**INFORMATION PROVIDED**
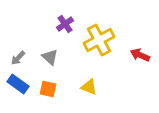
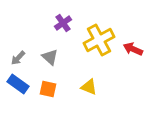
purple cross: moved 2 px left, 1 px up
red arrow: moved 7 px left, 6 px up
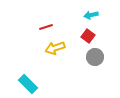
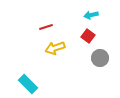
gray circle: moved 5 px right, 1 px down
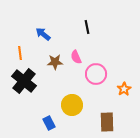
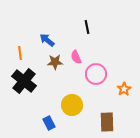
blue arrow: moved 4 px right, 6 px down
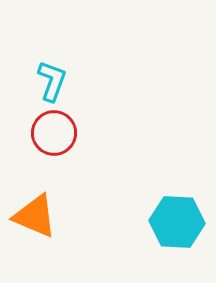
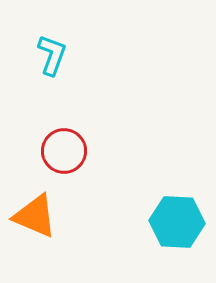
cyan L-shape: moved 26 px up
red circle: moved 10 px right, 18 px down
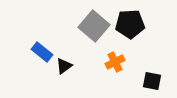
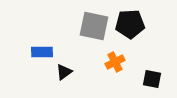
gray square: rotated 28 degrees counterclockwise
blue rectangle: rotated 40 degrees counterclockwise
black triangle: moved 6 px down
black square: moved 2 px up
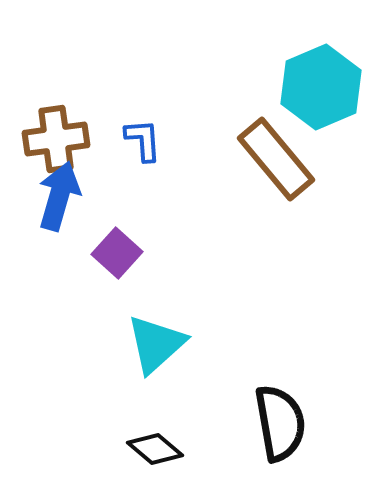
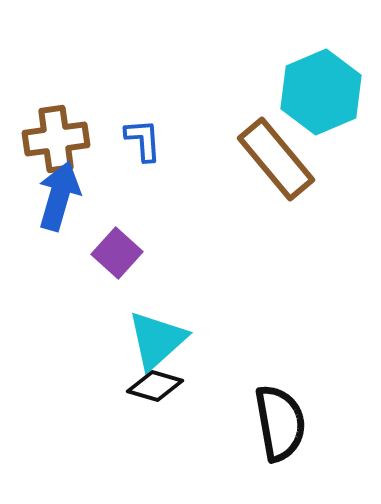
cyan hexagon: moved 5 px down
cyan triangle: moved 1 px right, 4 px up
black diamond: moved 63 px up; rotated 24 degrees counterclockwise
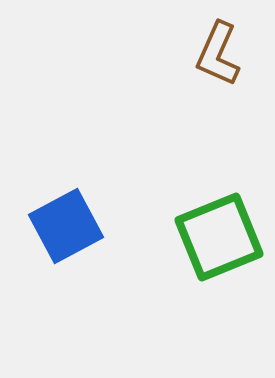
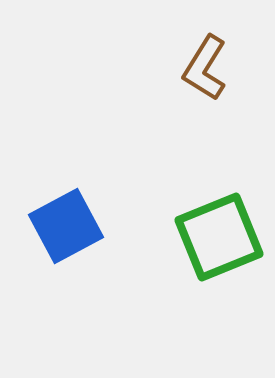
brown L-shape: moved 13 px left, 14 px down; rotated 8 degrees clockwise
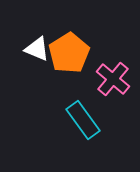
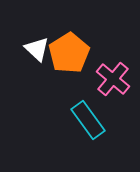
white triangle: rotated 20 degrees clockwise
cyan rectangle: moved 5 px right
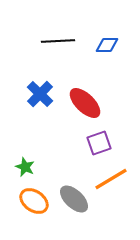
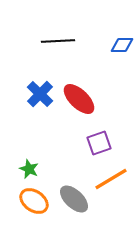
blue diamond: moved 15 px right
red ellipse: moved 6 px left, 4 px up
green star: moved 4 px right, 2 px down
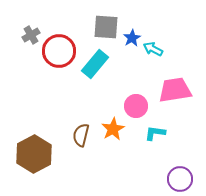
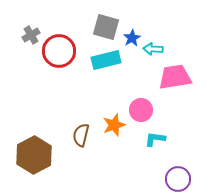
gray square: rotated 12 degrees clockwise
cyan arrow: rotated 24 degrees counterclockwise
cyan rectangle: moved 11 px right, 4 px up; rotated 36 degrees clockwise
pink trapezoid: moved 13 px up
pink circle: moved 5 px right, 4 px down
orange star: moved 1 px right, 4 px up; rotated 10 degrees clockwise
cyan L-shape: moved 6 px down
brown hexagon: moved 1 px down
purple circle: moved 2 px left
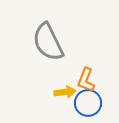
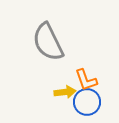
orange L-shape: rotated 40 degrees counterclockwise
blue circle: moved 1 px left, 1 px up
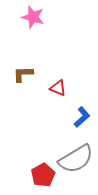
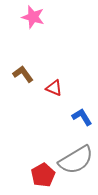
brown L-shape: rotated 55 degrees clockwise
red triangle: moved 4 px left
blue L-shape: rotated 80 degrees counterclockwise
gray semicircle: moved 1 px down
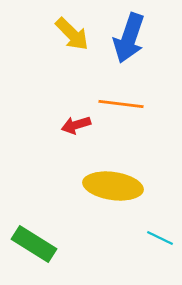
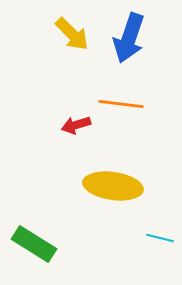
cyan line: rotated 12 degrees counterclockwise
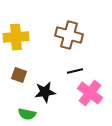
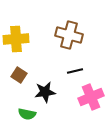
yellow cross: moved 2 px down
brown square: rotated 14 degrees clockwise
pink cross: moved 1 px right, 4 px down; rotated 30 degrees clockwise
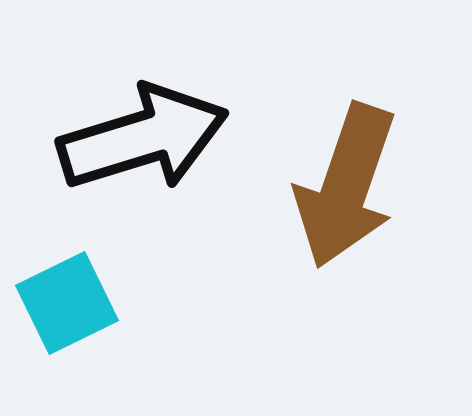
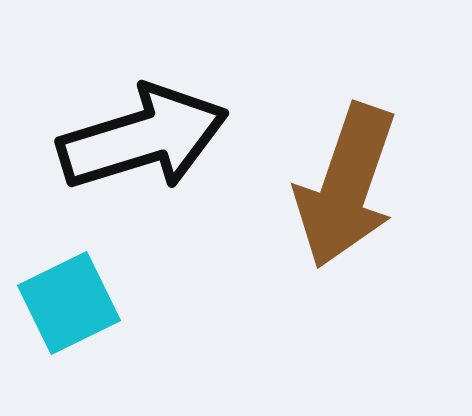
cyan square: moved 2 px right
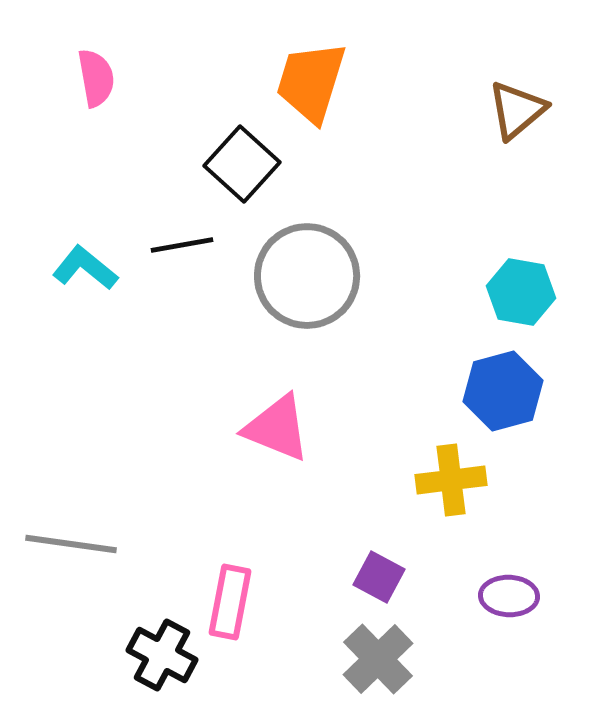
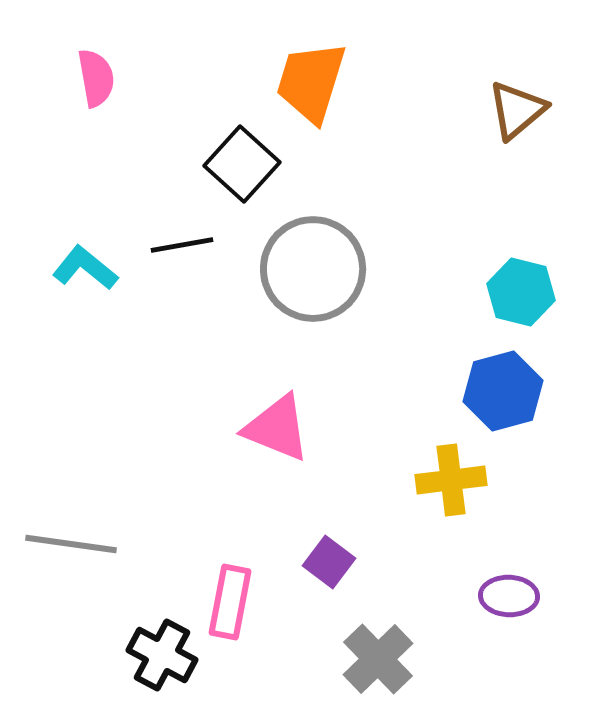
gray circle: moved 6 px right, 7 px up
cyan hexagon: rotated 4 degrees clockwise
purple square: moved 50 px left, 15 px up; rotated 9 degrees clockwise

**WHAT TO DO**
Start at the line containing "gray circle: moved 6 px right, 7 px up" and print each line exactly until the listing ends, keeping the final line too.

**OUTPUT FOR THIS TASK**
gray circle: moved 6 px right, 7 px up
cyan hexagon: rotated 4 degrees clockwise
purple square: moved 50 px left, 15 px up; rotated 9 degrees clockwise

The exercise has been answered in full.